__Object change descriptions__:

· · · · · · ·

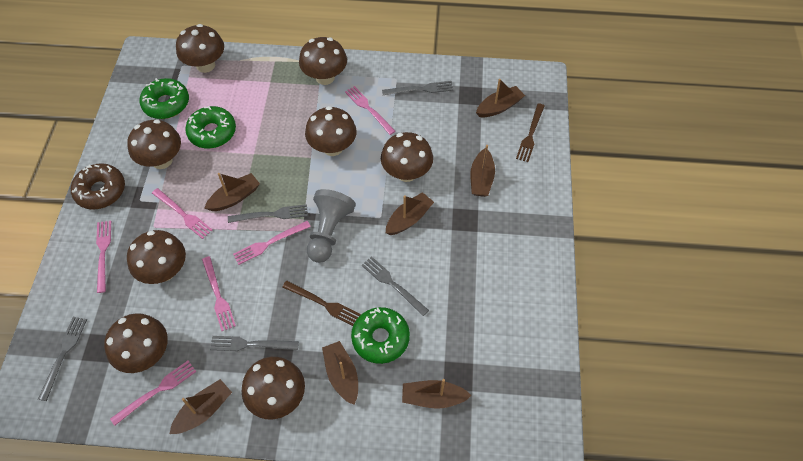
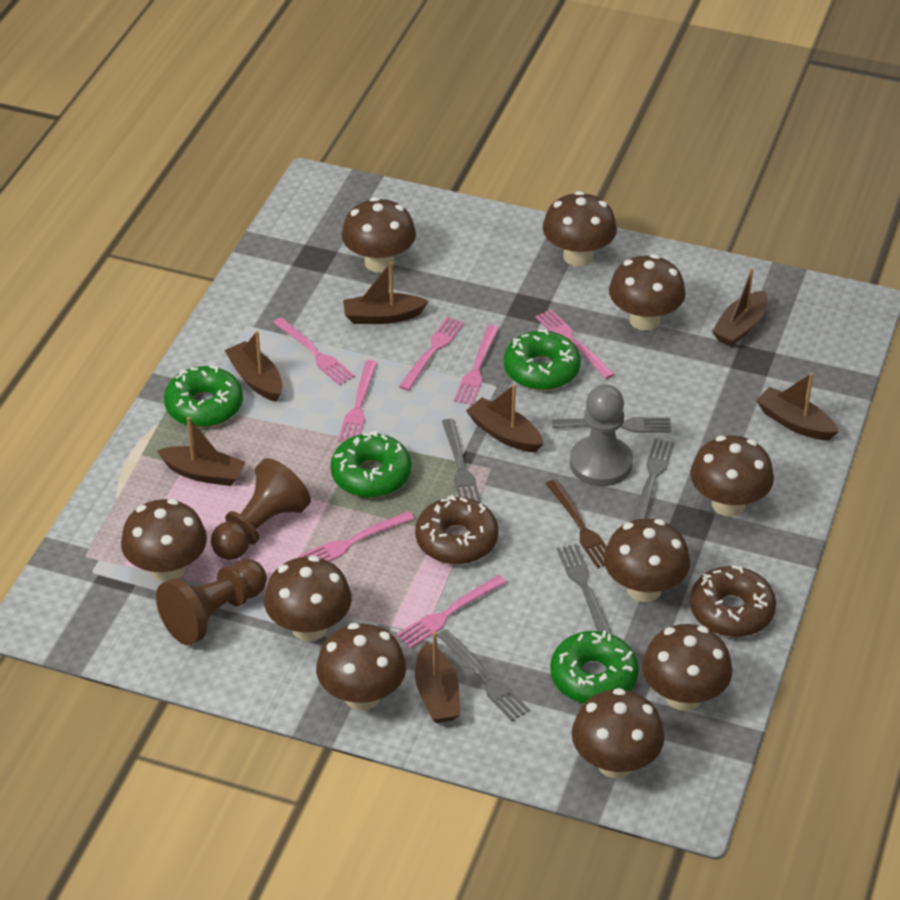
brown donut: 1 -> 2
brown fork: 2 -> 1
brown mushroom: 8 -> 10
brown pawn: 0 -> 2
green donut: 3 -> 4
pink fork: 6 -> 7

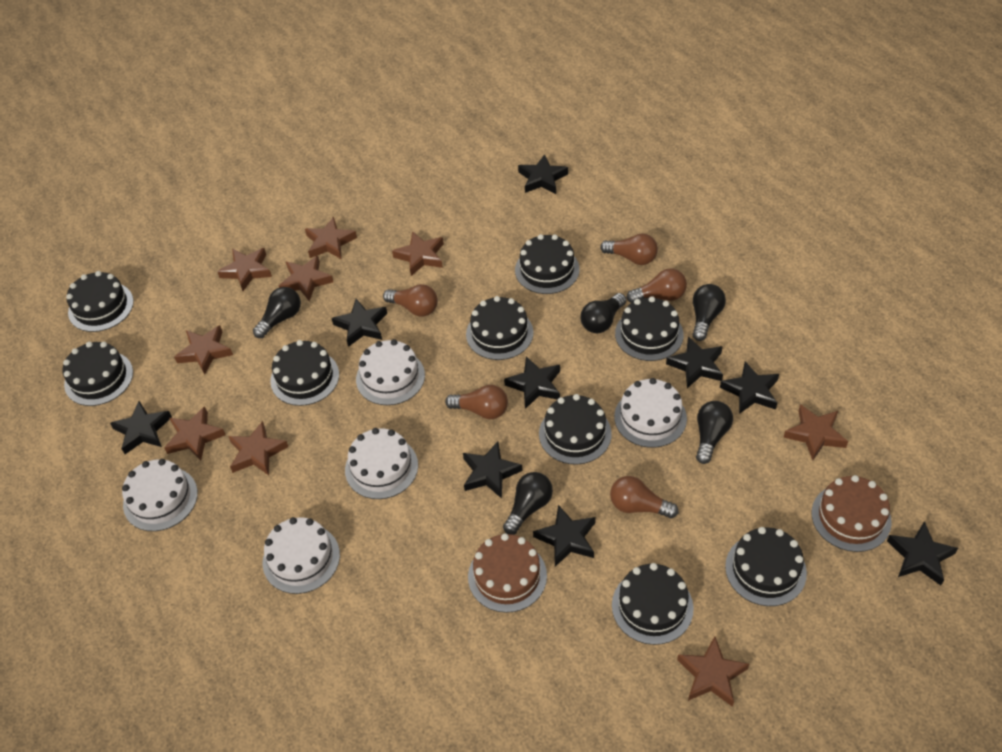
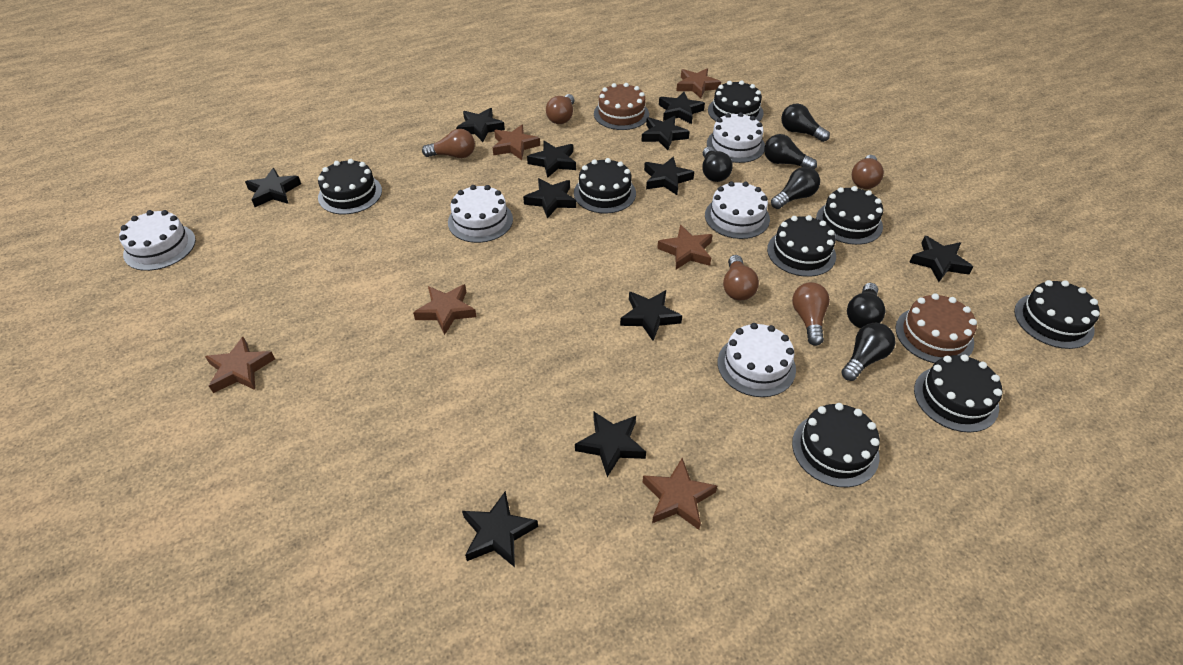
black cake: 9 -> 8
black light bulb: 5 -> 6
black star: 9 -> 11
brown star: 9 -> 6

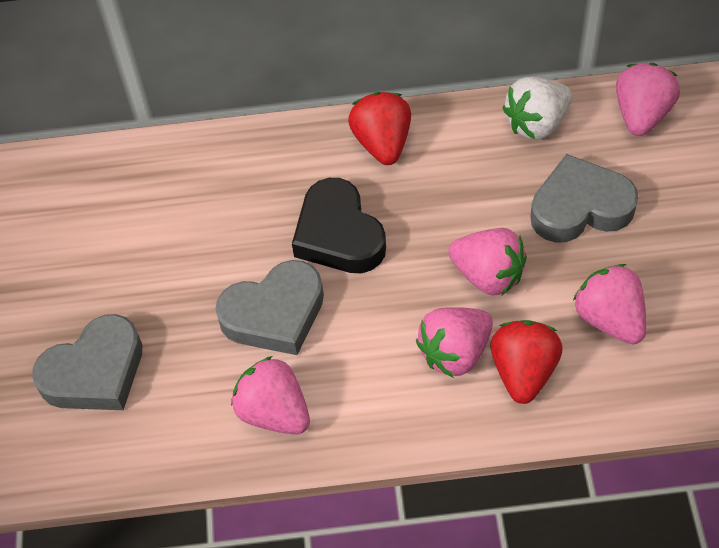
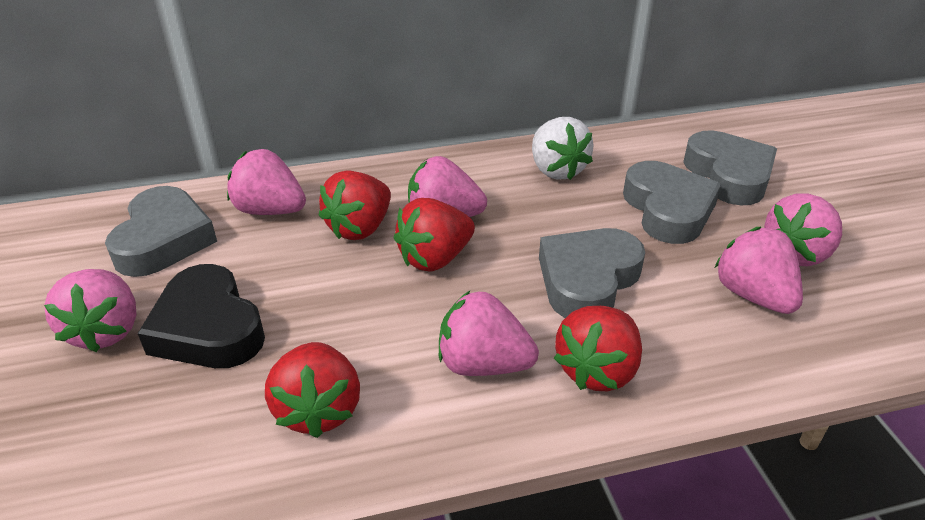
grey heart: 3 -> 4
pink strawberry: 5 -> 6
red strawberry: 2 -> 4

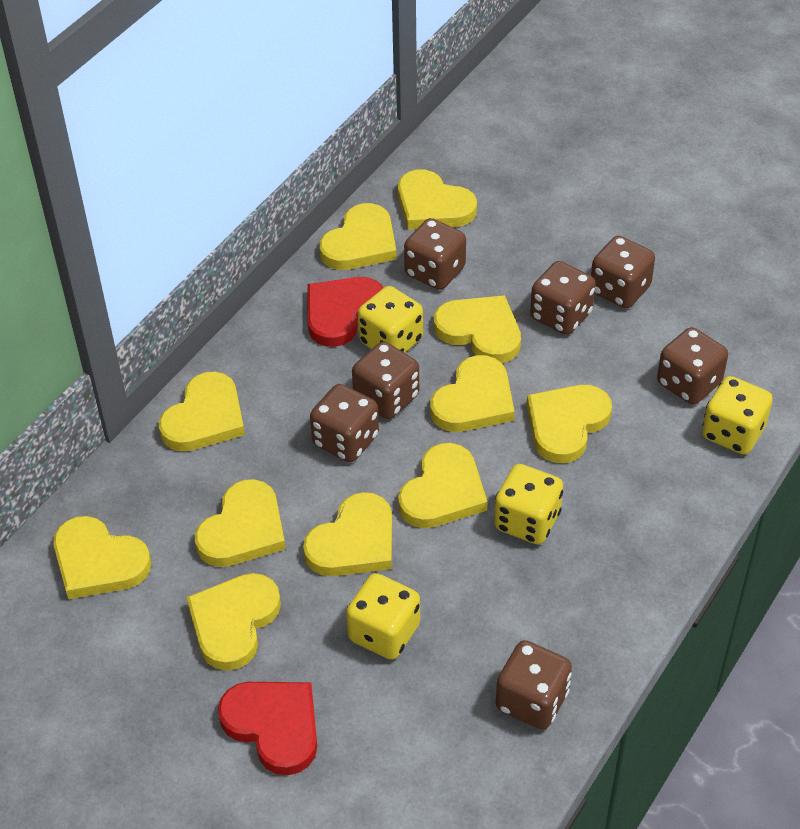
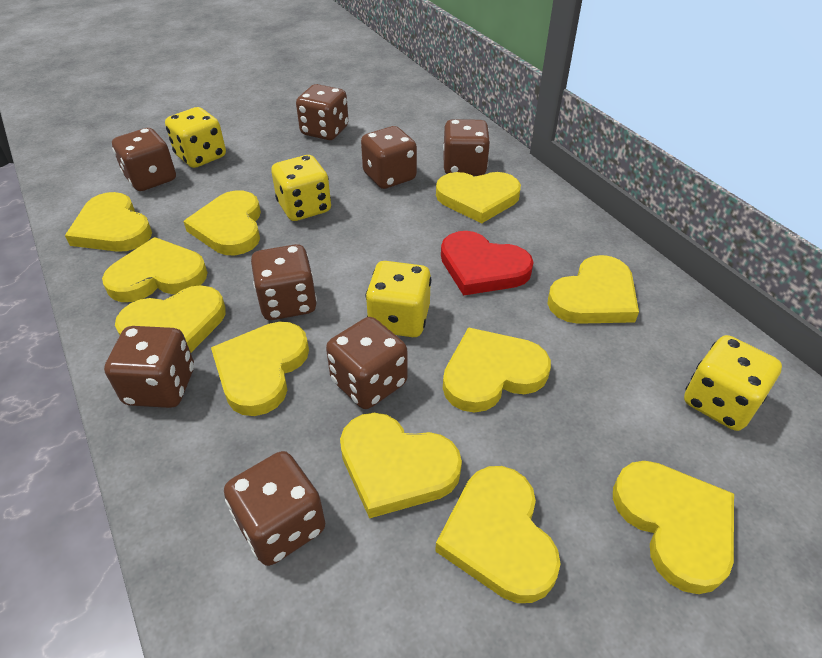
brown dice: 7 -> 8
red heart: 2 -> 1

· · · · · · ·

__Instructions to follow__: Once you find the line containing "black light bulb: 5 -> 6", transcribe it and each line after it to the end of the records exactly, and leave out the pictures.

__Solution__:
black light bulb: 5 -> 6
black star: 9 -> 11
brown star: 9 -> 6

grey heart: 3 -> 4
pink strawberry: 5 -> 6
red strawberry: 2 -> 4

brown dice: 7 -> 8
red heart: 2 -> 1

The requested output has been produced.